***** EXERCISE INPUTS *****
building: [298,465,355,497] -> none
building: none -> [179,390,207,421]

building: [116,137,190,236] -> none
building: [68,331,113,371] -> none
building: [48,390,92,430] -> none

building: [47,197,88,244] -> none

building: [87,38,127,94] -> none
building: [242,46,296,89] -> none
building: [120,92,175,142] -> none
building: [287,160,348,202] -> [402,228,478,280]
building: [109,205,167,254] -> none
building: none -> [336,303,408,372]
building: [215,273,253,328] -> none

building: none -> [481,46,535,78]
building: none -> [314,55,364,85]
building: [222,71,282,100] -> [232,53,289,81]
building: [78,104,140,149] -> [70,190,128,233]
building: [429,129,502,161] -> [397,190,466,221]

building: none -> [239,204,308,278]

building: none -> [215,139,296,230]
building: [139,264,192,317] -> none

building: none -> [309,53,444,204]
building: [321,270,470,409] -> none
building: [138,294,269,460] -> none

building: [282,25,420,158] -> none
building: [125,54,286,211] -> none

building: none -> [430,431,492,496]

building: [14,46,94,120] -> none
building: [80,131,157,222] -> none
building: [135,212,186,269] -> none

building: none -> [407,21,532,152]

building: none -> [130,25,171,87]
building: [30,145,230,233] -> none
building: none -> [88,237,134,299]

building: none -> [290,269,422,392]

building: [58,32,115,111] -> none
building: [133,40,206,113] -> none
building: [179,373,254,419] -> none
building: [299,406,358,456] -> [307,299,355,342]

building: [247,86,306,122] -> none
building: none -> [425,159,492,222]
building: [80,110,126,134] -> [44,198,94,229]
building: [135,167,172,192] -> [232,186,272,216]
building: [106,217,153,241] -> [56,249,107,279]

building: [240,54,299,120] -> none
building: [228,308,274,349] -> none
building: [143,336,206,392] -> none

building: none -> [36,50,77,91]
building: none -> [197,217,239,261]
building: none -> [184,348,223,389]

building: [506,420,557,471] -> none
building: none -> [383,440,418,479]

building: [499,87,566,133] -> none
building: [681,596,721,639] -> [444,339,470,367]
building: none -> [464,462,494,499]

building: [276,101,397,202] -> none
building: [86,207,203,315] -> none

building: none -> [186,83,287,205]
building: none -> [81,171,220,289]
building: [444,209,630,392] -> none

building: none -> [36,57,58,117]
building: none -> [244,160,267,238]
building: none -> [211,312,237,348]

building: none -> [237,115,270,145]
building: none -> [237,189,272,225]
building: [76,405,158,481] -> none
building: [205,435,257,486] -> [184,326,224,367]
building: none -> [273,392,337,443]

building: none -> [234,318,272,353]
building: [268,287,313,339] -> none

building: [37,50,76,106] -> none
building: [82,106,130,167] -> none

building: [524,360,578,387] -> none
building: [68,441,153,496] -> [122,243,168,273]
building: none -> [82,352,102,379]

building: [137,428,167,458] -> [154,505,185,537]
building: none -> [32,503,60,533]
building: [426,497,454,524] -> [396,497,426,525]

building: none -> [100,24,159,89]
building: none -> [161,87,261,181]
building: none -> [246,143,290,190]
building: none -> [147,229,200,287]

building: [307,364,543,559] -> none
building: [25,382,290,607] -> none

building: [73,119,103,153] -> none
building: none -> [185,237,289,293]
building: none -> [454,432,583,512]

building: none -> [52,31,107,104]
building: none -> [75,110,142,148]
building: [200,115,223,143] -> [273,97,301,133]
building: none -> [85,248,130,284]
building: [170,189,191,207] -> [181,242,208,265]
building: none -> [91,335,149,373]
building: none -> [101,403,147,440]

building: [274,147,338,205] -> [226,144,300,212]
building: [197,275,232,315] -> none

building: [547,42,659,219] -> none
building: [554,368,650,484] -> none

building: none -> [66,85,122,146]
*****
■ TO DO ■
Could you set down, word for word, only the lines above from the line with "building: [30,145,230,233] -> none" to the line with "building: [86,207,203,315] -> none", including both?

■ EXERCISE RESPONSE ■
building: [30,145,230,233] -> none
building: none -> [88,237,134,299]

building: none -> [290,269,422,392]

building: [58,32,115,111] -> none
building: [133,40,206,113] -> none
building: [179,373,254,419] -> none
building: [299,406,358,456] -> [307,299,355,342]

building: [247,86,306,122] -> none
building: none -> [425,159,492,222]
building: [80,110,126,134] -> [44,198,94,229]
building: [135,167,172,192] -> [232,186,272,216]
building: [106,217,153,241] -> [56,249,107,279]

building: [240,54,299,120] -> none
building: [228,308,274,349] -> none
building: [143,336,206,392] -> none

building: none -> [36,50,77,91]
building: none -> [197,217,239,261]
building: none -> [184,348,223,389]

building: [506,420,557,471] -> none
building: none -> [383,440,418,479]

building: [499,87,566,133] -> none
building: [681,596,721,639] -> [444,339,470,367]
building: none -> [464,462,494,499]

building: [276,101,397,202] -> none
building: [86,207,203,315] -> none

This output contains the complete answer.